Exercise aim: An exact restatement of the data is required, with the images omitted.

Dataset section:
· · · ·
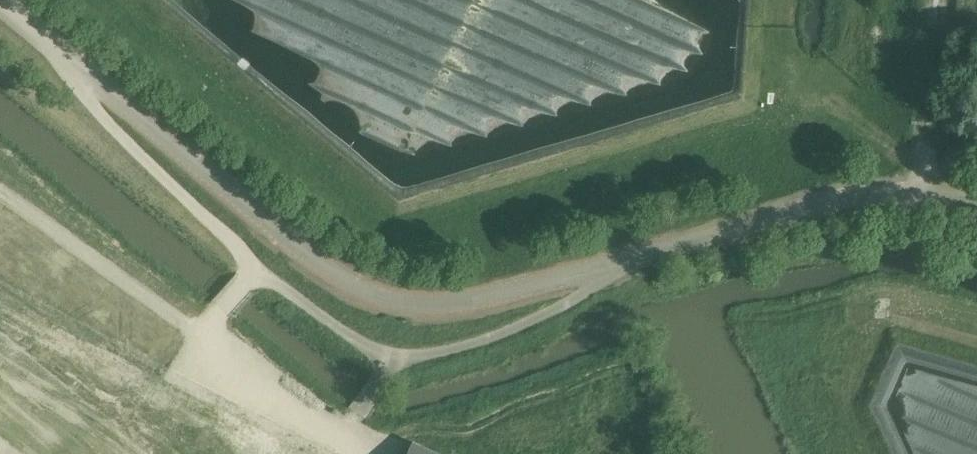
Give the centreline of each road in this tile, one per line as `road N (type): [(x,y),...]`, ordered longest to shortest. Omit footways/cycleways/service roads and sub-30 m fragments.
road 1 (unclassified): [(85,74),(102,113),(134,153),(260,270),(384,359),(430,353),(556,311),(611,268)]
road 2 (unclassified): [(611,268),(435,306),(382,299),(266,226),(85,74)]
road 3 (unclassified): [(919,196),(872,194),(611,268)]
· · · ·
Response area:
Give the centreline of each road in this tile, one per line as `road N (type): [(x,y),...]`, ordered longest to shortest. Omit footways/cycleways/service roads and sub-30 m fragments.
road 1 (unclassified): [(85,74),(102,113),(134,153),(260,270),(384,359),(430,353),(556,311),(611,268)]
road 2 (unclassified): [(611,268),(435,306),(382,299),(266,226),(85,74)]
road 3 (unclassified): [(919,196),(872,194),(611,268)]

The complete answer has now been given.